» DATA SUPPLIED:
——————————
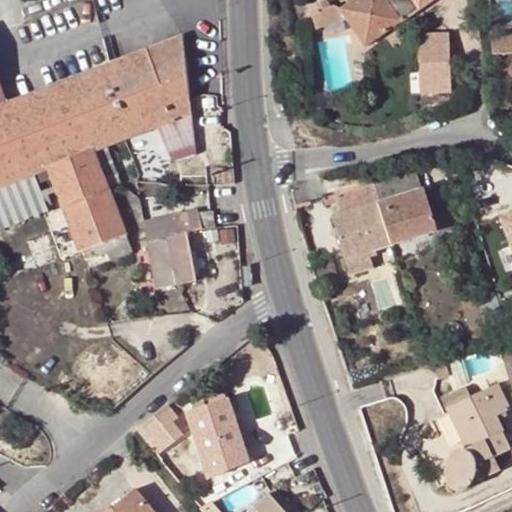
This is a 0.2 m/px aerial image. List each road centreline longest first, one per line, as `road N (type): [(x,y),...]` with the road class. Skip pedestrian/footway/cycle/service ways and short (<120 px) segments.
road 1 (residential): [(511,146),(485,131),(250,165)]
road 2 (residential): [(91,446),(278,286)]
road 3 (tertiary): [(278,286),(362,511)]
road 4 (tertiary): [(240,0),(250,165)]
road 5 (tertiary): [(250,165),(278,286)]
——————————
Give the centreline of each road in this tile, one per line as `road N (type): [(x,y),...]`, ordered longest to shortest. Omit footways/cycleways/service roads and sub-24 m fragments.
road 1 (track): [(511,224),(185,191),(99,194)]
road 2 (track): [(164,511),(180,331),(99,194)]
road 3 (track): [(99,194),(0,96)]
——————————
» TO DO:
Copy out, word for word, the lines between the line containing "This is a 0.2" and the line containing "road 5 (tertiary): [(250,165),(278,286)]", inclusive.

» RESPONSE TO THE TASK:
This is a 0.2 m/px aerial image. List each road centreline longest first, one per line, as `road N (type): [(x,y),...]` with the road class. Skip pedestrian/footway/cycle/service ways and short (<120 px) segments.
road 1 (residential): [(511,146),(485,131),(250,165)]
road 2 (residential): [(91,446),(278,286)]
road 3 (tertiary): [(278,286),(362,511)]
road 4 (tertiary): [(240,0),(250,165)]
road 5 (tertiary): [(250,165),(278,286)]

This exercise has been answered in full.